DATA SUPPLIED:
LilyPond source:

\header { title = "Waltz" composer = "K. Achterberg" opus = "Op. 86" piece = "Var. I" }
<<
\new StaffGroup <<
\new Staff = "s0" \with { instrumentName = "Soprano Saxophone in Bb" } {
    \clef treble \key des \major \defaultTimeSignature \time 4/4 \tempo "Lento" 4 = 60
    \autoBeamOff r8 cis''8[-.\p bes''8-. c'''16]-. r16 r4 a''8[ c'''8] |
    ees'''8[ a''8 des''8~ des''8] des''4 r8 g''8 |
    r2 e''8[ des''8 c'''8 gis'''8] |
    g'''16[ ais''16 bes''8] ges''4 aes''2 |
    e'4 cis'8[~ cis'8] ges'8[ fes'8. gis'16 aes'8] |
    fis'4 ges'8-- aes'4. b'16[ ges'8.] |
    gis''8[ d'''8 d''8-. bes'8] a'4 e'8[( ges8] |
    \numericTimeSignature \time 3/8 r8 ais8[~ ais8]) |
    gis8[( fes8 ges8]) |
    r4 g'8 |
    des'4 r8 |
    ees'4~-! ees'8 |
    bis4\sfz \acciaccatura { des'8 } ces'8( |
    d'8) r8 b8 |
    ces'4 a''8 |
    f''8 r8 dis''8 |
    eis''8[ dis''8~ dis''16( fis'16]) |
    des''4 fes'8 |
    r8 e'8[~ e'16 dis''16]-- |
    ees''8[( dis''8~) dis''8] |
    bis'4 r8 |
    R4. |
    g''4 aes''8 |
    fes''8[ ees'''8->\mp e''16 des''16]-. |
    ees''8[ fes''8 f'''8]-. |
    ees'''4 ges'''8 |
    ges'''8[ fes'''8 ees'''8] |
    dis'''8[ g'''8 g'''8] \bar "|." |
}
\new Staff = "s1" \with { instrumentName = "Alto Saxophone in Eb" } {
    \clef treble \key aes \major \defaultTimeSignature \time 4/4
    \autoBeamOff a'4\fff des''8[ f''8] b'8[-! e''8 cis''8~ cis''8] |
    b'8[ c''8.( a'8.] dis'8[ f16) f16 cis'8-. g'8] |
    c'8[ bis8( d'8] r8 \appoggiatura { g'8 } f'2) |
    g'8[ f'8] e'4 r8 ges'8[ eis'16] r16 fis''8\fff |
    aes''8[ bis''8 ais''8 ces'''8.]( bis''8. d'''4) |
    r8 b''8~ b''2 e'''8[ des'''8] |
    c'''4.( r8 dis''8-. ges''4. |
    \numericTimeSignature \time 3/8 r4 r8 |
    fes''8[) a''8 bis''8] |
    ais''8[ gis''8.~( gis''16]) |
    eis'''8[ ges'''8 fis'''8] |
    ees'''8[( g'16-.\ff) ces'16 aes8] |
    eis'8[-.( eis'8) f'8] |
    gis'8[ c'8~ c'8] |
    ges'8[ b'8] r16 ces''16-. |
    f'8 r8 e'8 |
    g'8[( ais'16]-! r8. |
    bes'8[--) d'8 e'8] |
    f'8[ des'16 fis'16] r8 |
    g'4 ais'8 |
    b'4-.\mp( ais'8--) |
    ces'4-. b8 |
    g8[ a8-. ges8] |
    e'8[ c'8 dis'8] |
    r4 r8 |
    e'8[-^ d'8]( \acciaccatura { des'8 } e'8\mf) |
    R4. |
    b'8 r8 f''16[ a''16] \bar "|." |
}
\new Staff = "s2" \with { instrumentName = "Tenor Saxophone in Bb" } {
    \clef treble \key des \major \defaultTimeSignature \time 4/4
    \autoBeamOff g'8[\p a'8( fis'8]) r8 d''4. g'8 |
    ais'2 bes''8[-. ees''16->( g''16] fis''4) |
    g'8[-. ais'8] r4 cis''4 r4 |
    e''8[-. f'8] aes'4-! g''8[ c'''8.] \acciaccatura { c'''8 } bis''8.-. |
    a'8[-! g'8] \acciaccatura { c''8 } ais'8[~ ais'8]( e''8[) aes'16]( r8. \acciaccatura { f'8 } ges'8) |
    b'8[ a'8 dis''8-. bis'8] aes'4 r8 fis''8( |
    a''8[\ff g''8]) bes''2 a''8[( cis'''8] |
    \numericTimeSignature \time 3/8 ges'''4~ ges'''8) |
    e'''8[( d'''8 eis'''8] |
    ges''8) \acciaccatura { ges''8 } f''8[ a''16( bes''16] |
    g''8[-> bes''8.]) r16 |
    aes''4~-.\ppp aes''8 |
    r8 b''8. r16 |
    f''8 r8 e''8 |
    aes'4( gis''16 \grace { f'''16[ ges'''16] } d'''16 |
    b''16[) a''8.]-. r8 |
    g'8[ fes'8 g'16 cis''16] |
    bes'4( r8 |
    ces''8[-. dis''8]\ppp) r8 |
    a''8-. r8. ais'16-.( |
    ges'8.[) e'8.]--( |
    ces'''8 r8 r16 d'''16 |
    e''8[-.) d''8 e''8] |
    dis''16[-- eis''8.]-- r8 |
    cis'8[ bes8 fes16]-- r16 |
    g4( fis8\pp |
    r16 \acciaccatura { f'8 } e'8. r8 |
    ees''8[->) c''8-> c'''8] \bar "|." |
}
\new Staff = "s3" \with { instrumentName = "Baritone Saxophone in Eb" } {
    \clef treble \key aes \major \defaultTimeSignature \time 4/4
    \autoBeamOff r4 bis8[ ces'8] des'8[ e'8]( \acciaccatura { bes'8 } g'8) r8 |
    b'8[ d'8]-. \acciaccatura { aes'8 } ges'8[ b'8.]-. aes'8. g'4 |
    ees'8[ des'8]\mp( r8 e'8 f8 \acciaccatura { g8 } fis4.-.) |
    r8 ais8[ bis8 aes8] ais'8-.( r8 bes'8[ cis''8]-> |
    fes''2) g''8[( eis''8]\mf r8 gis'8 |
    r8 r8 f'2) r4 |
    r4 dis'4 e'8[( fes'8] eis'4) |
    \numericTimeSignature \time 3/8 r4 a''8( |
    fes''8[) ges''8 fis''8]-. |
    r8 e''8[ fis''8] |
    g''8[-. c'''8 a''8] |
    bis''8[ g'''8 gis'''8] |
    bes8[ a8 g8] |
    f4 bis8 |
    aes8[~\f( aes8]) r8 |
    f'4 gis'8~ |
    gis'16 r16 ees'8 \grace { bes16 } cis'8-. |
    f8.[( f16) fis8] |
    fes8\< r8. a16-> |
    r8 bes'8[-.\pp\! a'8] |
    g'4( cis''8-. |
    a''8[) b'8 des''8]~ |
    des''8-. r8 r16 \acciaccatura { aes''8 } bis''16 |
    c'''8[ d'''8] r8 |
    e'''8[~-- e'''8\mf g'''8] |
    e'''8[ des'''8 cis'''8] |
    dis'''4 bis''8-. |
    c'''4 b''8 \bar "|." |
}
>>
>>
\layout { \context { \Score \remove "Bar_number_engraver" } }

EXERCISE:
Report every line of the material above that contains the string "grace", matching case exactly.

FULL OUTPUT:
    aes'4( gis''16 \grace { f'''16[ ges'''16] } d'''16 |
    gis'16 r16 ees'8 \grace { bes16 } cis'8-. |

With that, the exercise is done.